ACTIVITY
Give the data below again exactly as written, but without the pictures.

DATA SHOWN
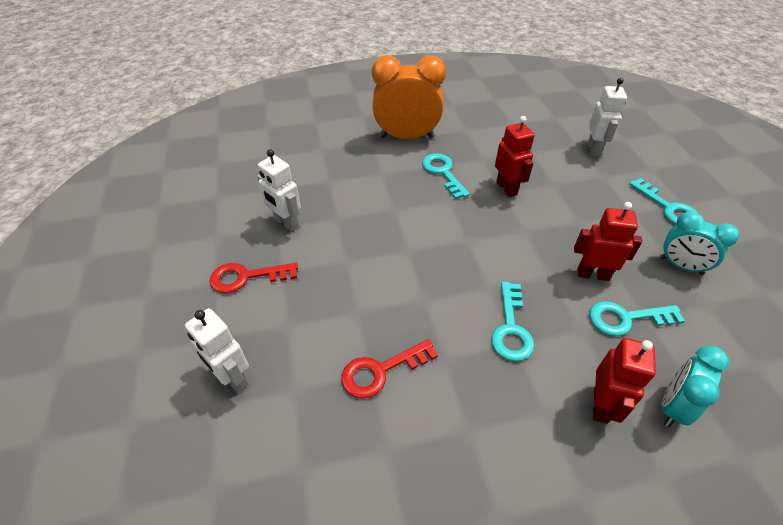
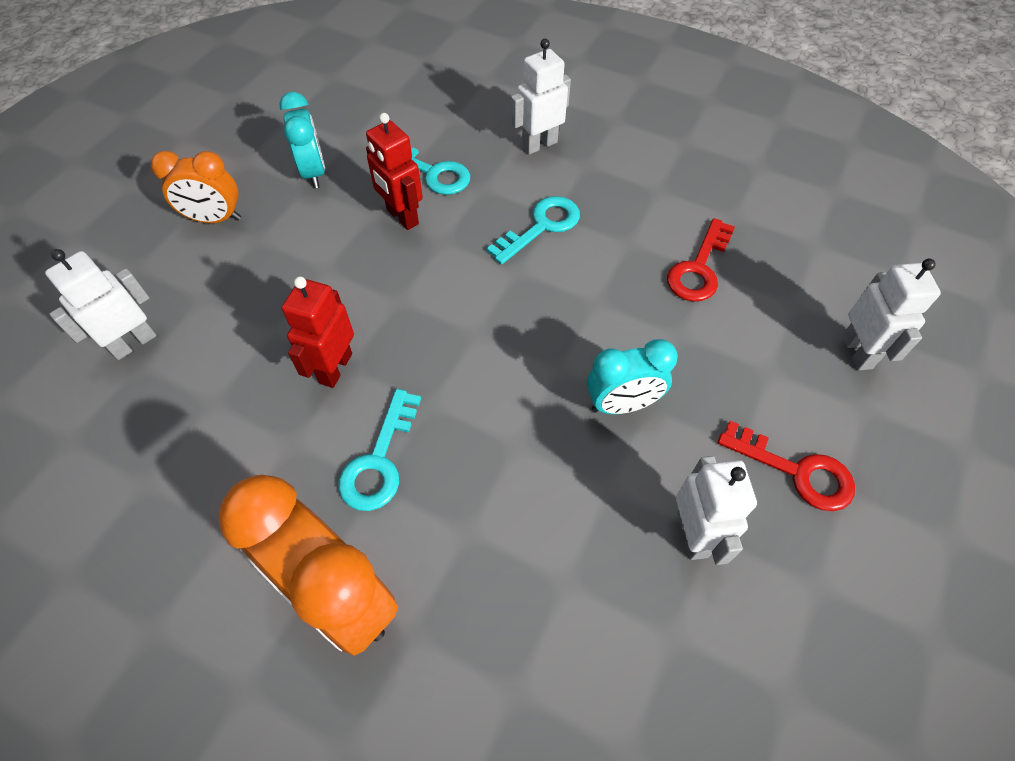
camera: 140 degrees left, 10 degrees up
red key [341,339,438,399] -> red key turned 105 degrees clockwise [667,218,735,302]
red robot [593,338,656,424] -> white robot [511,39,571,155]
turquoise key [629,178,698,225] -> orange clock [151,151,241,223]
turquoise clock [662,346,729,427] -> turquoise clock moved to [587,339,678,414]

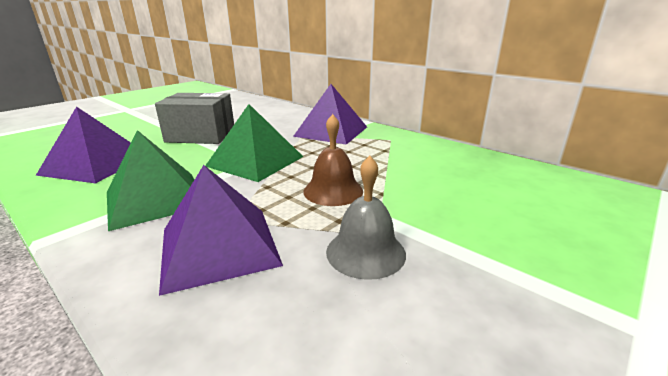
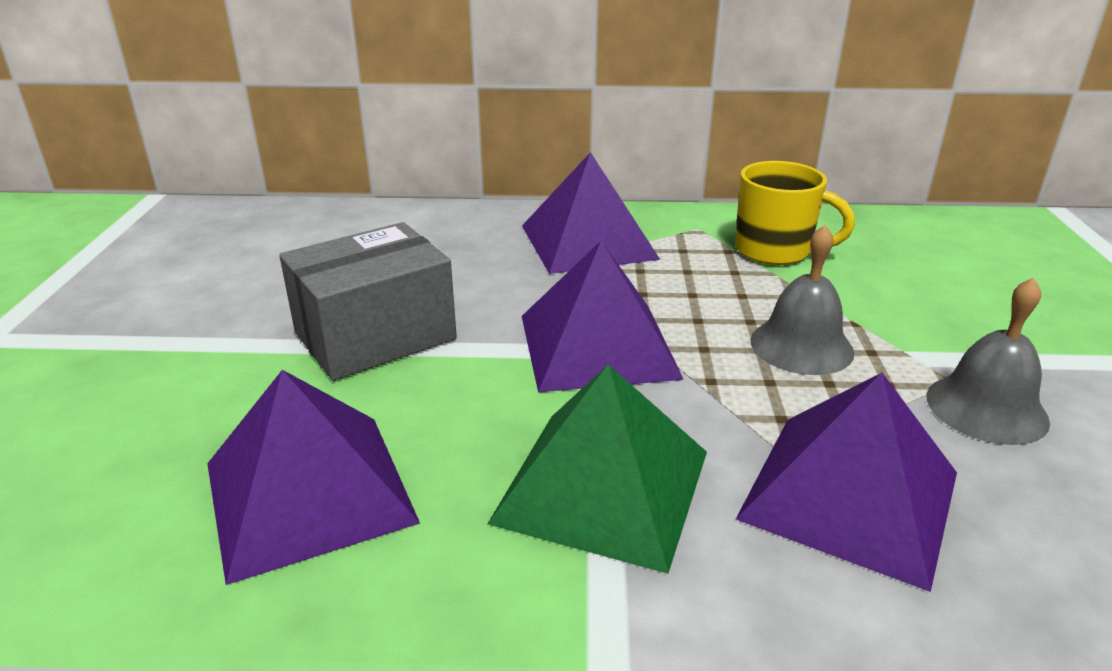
camera: 40 degrees left, 5 degrees up
green pyramid [205,104,303,182] -> purple pyramid [522,241,684,392]
brown bell [303,114,363,206] -> grey bell [750,225,855,375]
none -> yellow mug [735,161,855,265]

SOLUTION FOR THIS TASK
camera: 140 degrees left, 10 degrees up
red key [341,339,438,399] -> red key turned 105 degrees clockwise [667,218,735,302]
red robot [593,338,656,424] -> white robot [511,39,571,155]
turquoise key [629,178,698,225] -> orange clock [151,151,241,223]
turquoise clock [662,346,729,427] -> turquoise clock moved to [587,339,678,414]

camera: 40 degrees left, 5 degrees up
green pyramid [205,104,303,182] -> purple pyramid [522,241,684,392]
brown bell [303,114,363,206] -> grey bell [750,225,855,375]
none -> yellow mug [735,161,855,265]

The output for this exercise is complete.